• _Record excerpts_
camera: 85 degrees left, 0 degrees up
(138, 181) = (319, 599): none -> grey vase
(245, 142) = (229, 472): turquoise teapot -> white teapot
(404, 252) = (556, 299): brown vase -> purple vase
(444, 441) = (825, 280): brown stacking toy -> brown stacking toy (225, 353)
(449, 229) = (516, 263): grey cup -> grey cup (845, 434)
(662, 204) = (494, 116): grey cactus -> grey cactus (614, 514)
...
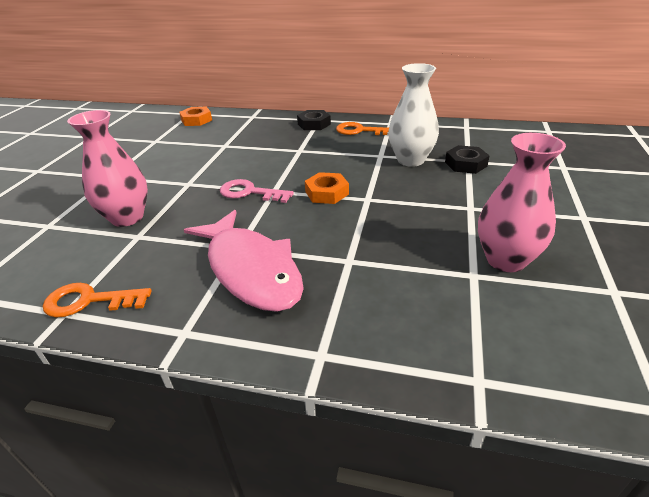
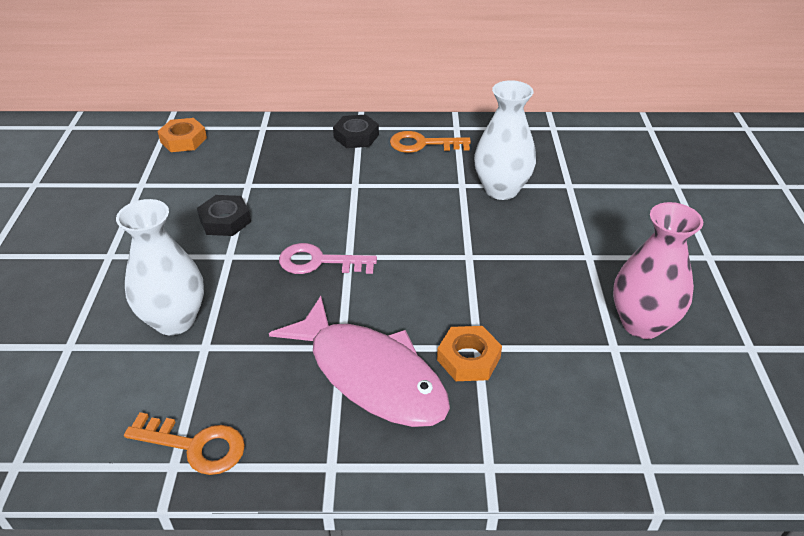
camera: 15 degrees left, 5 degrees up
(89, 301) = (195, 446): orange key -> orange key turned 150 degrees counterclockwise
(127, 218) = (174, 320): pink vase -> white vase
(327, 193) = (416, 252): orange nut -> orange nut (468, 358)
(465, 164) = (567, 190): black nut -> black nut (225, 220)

• _Work to complete_
All lines above between those holding "(138, 181) = (319, 599): none -> grey vase" and "(662, 204) = (494, 116): grey", inclusive, must be set down unchanged, and no other line may be included.

• _Answer box_
(138, 181) = (319, 599): none -> grey vase
(245, 142) = (229, 472): turquoise teapot -> white teapot
(404, 252) = (556, 299): brown vase -> purple vase
(444, 441) = (825, 280): brown stacking toy -> brown stacking toy (225, 353)
(449, 229) = (516, 263): grey cup -> grey cup (845, 434)
(662, 204) = (494, 116): grey cactus -> grey cactus (614, 514)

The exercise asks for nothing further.